(Items from a data source)
○ ○ ○

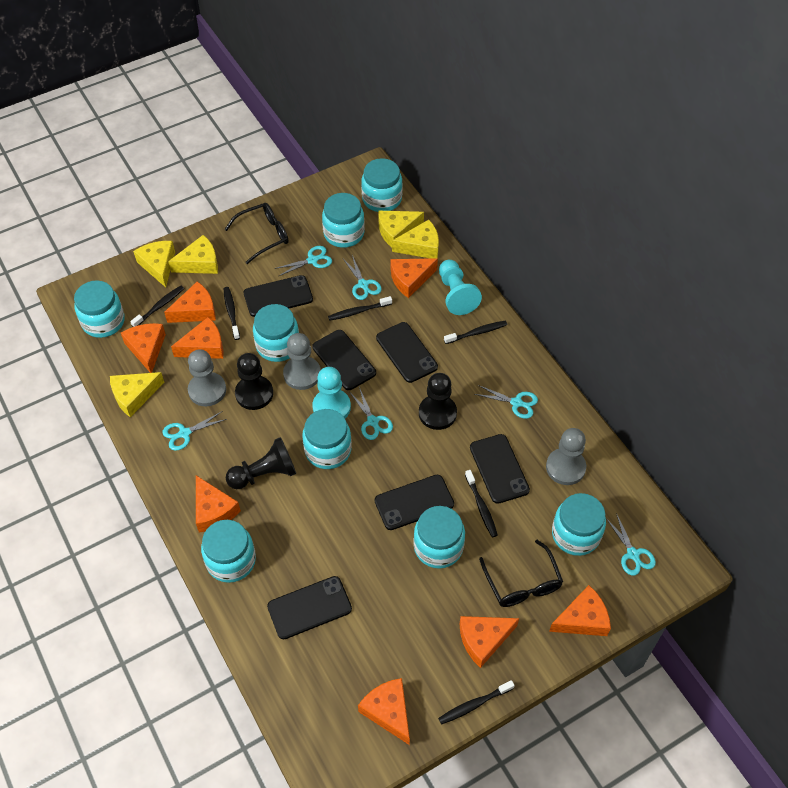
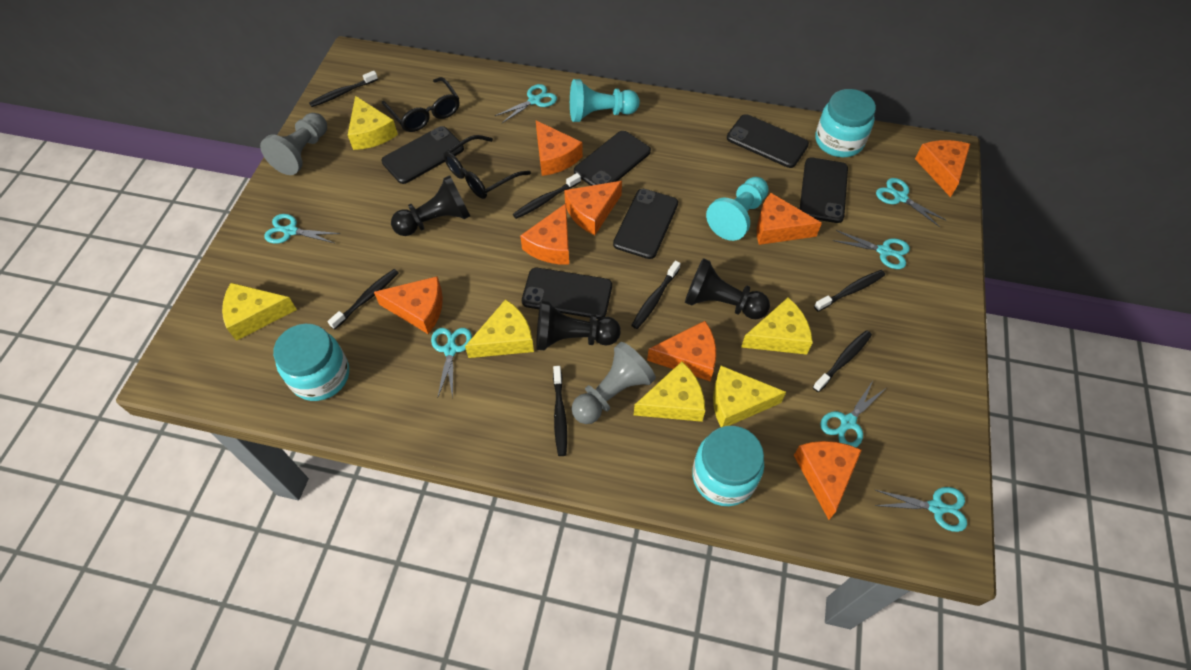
black toothbrush: 6 -> 7
grey pawn: 3 -> 2
turquoise jar: 8 -> 3
turquoise scissors: 6 -> 7
yellow cheese: 5 -> 6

○ ○ ○

● **Required work**
Scan the entries and show every line in which the word "turquoise" is found.

● **Response to this exercise**
turquoise jar: 8 -> 3
turquoise scissors: 6 -> 7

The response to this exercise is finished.